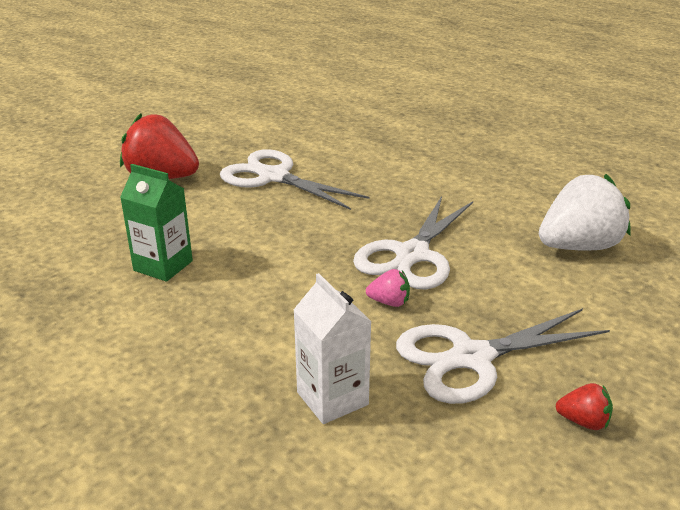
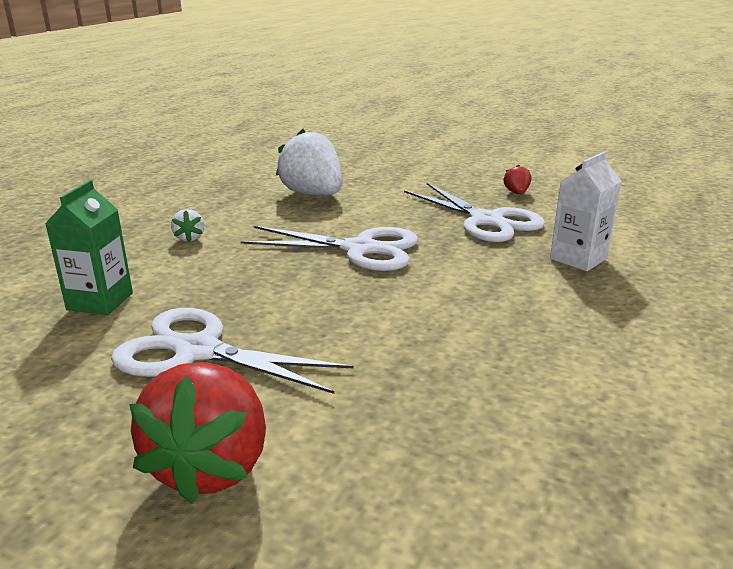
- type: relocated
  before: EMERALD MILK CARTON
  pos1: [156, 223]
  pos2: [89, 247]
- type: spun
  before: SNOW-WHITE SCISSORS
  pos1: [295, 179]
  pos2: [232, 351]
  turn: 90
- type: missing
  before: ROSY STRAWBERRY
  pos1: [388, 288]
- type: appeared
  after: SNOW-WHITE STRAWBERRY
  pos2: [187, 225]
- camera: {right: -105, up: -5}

....................

What is being asked: The reply must match the records exactly, apart from the pictures, which are left out.

Response to the task:
- type: relocated
  before: EMERALD MILK CARTON
  pos1: [156, 223]
  pos2: [89, 247]
- type: spun
  before: SNOW-WHITE SCISSORS
  pos1: [295, 179]
  pos2: [232, 351]
  turn: 90
- type: missing
  before: ROSY STRAWBERRY
  pos1: [388, 288]
- type: appeared
  after: SNOW-WHITE STRAWBERRY
  pos2: [187, 225]
- camera: {right: -105, up: -5}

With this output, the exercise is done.